Task instructions:
Below are several records. Retype exactly those lines running from the one with "black star at (53, 901): rotated" through the one with "cyan ellipse: moved", end lines included, and no others.

(Geometric object motion data)
Segment Open
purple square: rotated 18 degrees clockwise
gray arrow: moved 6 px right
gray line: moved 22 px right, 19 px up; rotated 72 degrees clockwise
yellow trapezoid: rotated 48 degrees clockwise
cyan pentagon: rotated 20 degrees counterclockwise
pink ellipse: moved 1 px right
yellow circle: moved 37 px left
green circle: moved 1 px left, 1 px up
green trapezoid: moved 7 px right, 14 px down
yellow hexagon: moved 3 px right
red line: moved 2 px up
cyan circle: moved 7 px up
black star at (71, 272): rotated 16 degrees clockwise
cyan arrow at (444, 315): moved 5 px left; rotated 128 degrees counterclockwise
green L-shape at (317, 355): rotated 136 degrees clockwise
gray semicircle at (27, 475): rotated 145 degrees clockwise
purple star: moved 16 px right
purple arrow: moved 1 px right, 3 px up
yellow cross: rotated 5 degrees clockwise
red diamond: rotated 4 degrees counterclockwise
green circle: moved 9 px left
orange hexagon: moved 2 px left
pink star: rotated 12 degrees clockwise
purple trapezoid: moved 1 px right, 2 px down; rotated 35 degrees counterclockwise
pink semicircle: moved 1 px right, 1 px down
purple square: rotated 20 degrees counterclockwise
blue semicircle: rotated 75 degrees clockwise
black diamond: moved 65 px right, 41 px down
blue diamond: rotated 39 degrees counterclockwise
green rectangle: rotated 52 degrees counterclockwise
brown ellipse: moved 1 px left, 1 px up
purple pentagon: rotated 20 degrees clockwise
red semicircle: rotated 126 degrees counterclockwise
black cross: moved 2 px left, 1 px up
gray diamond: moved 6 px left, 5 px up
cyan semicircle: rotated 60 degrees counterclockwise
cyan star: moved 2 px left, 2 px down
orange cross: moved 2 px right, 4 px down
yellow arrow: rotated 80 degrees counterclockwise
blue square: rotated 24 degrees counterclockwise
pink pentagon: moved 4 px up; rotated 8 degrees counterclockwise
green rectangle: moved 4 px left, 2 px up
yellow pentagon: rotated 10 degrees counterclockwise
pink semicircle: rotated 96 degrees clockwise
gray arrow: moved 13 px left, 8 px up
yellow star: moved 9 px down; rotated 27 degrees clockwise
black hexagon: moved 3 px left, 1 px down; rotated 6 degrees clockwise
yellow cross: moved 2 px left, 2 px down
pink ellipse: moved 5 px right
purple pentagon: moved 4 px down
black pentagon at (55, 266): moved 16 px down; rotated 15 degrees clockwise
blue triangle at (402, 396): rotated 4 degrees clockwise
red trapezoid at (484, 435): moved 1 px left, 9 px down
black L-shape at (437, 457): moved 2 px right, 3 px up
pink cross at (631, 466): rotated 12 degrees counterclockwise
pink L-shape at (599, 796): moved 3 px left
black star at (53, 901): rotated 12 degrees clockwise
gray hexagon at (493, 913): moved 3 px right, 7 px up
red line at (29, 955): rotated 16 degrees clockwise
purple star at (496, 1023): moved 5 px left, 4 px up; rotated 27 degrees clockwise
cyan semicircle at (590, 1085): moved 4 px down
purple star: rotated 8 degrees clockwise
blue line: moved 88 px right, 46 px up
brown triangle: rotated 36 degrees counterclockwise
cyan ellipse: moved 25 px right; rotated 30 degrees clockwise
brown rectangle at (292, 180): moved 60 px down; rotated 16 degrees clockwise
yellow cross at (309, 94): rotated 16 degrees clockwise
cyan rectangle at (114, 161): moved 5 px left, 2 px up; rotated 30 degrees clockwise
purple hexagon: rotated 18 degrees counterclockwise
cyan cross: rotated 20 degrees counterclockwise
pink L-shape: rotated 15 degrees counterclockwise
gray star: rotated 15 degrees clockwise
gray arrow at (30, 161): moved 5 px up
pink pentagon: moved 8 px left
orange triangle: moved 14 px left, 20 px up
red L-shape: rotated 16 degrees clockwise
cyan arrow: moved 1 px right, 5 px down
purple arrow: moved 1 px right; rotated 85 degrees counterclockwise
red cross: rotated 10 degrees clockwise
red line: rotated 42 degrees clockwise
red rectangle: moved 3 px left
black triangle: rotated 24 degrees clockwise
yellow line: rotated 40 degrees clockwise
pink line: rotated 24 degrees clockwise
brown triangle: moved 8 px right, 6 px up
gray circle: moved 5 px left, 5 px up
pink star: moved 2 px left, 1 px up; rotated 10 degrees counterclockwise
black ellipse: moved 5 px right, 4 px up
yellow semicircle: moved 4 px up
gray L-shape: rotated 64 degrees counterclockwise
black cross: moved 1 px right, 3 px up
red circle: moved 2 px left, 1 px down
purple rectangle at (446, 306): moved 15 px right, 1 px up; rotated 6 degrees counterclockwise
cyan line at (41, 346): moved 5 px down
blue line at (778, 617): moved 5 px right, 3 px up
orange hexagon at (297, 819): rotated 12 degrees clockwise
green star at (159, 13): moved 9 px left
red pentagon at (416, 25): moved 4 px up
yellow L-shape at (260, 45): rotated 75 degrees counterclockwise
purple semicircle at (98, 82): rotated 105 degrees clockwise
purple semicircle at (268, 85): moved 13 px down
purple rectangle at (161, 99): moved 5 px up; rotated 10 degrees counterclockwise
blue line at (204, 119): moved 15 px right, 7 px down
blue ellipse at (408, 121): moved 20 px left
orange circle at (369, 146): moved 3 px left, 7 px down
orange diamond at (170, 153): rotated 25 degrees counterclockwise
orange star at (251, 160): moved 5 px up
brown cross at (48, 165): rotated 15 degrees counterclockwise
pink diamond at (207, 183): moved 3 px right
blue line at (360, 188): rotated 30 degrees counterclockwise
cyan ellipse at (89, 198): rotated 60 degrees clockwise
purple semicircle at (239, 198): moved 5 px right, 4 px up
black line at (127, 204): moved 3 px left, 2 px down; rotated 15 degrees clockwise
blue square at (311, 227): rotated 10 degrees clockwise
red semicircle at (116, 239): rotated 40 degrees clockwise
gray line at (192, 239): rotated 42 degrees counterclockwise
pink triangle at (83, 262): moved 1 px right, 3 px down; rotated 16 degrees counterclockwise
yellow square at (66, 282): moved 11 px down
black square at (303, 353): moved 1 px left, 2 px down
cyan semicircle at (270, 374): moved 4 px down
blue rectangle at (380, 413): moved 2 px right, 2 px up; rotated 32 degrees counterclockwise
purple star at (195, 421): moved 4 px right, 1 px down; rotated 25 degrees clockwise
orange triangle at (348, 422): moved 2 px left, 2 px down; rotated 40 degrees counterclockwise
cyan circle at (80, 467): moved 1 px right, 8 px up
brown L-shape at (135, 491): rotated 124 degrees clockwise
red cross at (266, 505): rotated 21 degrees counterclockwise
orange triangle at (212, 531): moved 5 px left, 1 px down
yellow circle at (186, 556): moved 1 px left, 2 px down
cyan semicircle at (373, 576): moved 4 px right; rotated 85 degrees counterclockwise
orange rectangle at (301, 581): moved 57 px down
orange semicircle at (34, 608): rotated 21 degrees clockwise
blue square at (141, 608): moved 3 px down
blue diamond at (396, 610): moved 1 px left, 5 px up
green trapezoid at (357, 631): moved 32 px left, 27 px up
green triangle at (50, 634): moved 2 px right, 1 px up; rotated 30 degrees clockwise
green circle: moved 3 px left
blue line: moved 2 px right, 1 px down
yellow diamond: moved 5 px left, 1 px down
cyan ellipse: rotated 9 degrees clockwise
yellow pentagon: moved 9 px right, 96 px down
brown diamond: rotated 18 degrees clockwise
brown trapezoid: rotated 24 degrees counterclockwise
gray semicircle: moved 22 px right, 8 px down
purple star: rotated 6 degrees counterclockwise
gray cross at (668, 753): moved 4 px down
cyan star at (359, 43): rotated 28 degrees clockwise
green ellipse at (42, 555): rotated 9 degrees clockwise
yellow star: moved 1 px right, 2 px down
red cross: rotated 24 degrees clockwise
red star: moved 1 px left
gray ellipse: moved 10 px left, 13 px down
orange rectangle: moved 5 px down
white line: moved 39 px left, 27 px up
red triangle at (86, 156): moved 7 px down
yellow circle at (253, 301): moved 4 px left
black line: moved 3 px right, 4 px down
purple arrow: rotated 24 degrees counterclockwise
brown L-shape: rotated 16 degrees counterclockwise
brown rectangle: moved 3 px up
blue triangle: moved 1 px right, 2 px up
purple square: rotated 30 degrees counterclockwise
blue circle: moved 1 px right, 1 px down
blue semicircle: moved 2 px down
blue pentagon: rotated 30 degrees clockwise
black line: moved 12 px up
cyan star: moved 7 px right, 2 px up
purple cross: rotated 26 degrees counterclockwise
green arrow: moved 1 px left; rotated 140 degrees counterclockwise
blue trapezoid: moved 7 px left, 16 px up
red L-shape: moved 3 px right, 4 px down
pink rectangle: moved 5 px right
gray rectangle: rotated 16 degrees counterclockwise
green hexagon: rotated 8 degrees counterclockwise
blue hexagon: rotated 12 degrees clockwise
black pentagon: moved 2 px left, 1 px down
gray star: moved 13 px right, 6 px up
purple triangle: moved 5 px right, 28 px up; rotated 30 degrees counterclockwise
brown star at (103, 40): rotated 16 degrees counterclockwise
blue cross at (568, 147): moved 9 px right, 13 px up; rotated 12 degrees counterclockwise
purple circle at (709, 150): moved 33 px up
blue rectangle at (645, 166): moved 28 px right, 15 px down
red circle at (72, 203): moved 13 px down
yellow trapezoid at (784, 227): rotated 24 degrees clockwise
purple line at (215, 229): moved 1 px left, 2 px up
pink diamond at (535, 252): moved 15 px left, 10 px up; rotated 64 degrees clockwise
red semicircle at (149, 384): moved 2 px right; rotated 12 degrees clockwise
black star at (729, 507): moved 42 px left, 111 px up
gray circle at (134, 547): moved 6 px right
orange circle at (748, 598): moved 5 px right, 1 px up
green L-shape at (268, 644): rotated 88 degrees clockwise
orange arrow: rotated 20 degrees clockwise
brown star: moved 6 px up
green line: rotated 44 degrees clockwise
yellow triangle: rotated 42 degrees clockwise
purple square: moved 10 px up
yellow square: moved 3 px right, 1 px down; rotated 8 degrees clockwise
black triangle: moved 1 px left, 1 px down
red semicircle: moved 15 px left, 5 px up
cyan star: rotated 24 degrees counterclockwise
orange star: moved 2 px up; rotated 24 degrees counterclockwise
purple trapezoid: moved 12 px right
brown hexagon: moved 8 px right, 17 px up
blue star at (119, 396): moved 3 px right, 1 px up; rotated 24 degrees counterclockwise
Segment Closed
Task answer:
black star at (53, 901): rotated 12 degrees clockwise
gray hexagon at (493, 913): moved 3 px right, 7 px up
red line at (29, 955): rotated 16 degrees clockwise
purple star at (496, 1023): moved 5 px left, 4 px up; rotated 27 degrees clockwise
cyan semicircle at (590, 1085): moved 4 px down
purple star: rotated 8 degrees clockwise
blue line: moved 88 px right, 46 px up
brown triangle: rotated 36 degrees counterclockwise
cyan ellipse: moved 25 px right; rotated 30 degrees clockwise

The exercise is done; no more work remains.